▶ _Goal of the exercise_:
From the material below, pull each line containing the string "white".

▶ _Data to use_:
---
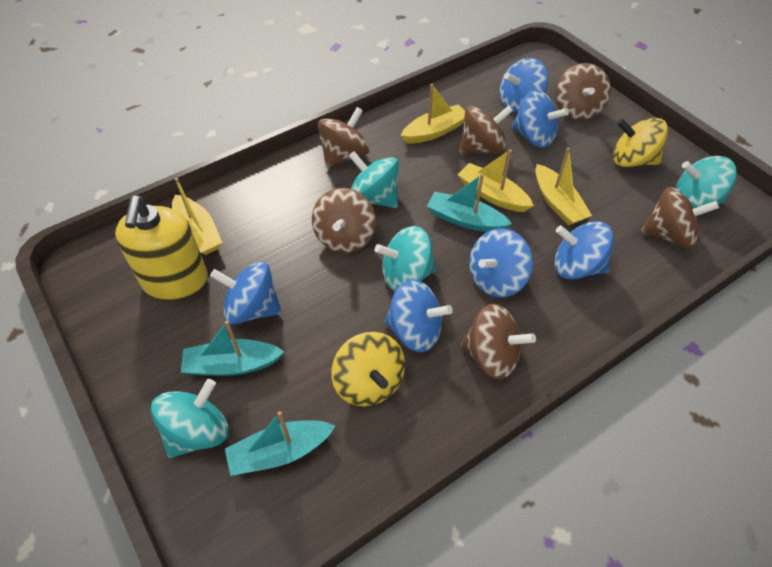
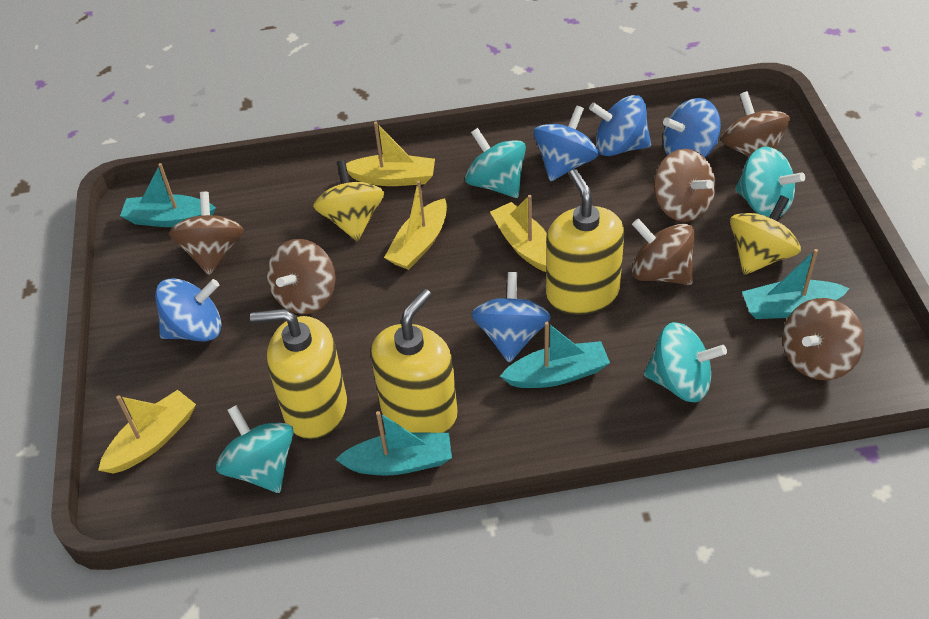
blue spinning top: 6 -> 5
turquoise boat: 3 -> 4
yellow soap dispenser: 1 -> 3

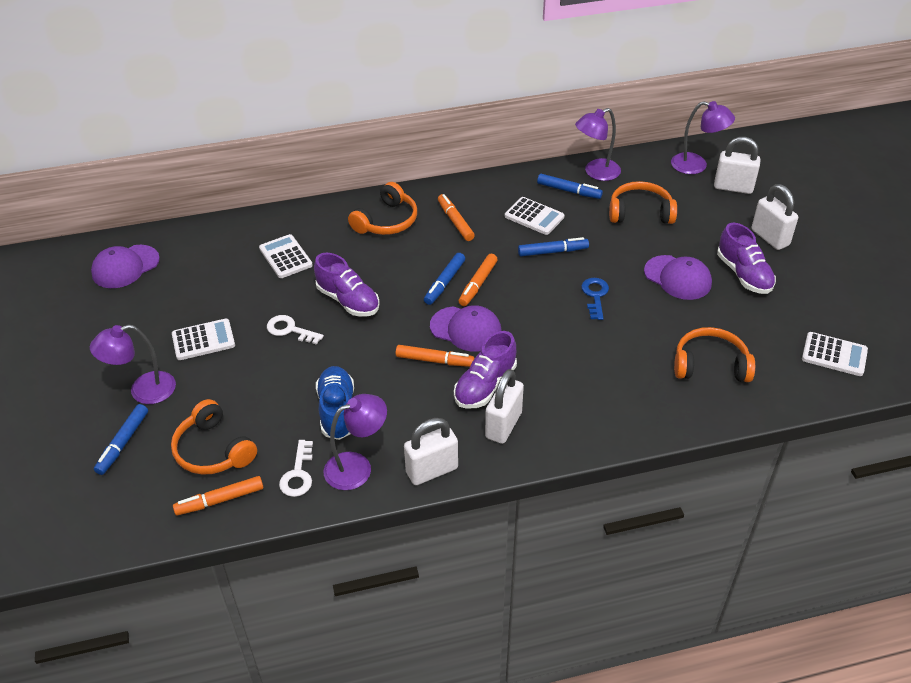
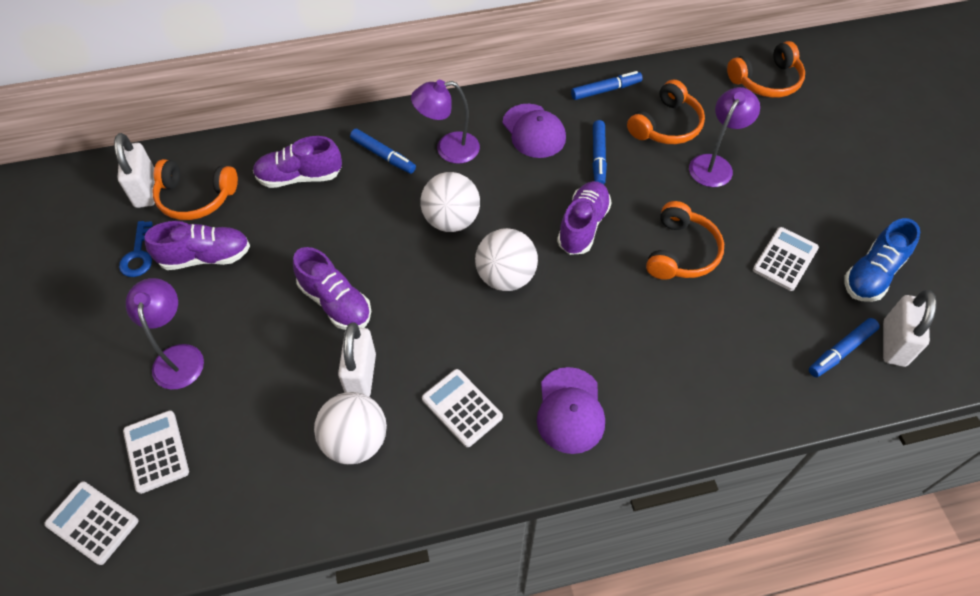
orange marker: 4 -> 0
purple cap: 3 -> 2
purple lamp: 4 -> 3
purple shoe: 3 -> 4
white ball: 0 -> 3
white key: 2 -> 0
white padlock: 4 -> 3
---
▶ _Answer section_:
white ball: 0 -> 3
white key: 2 -> 0
white padlock: 4 -> 3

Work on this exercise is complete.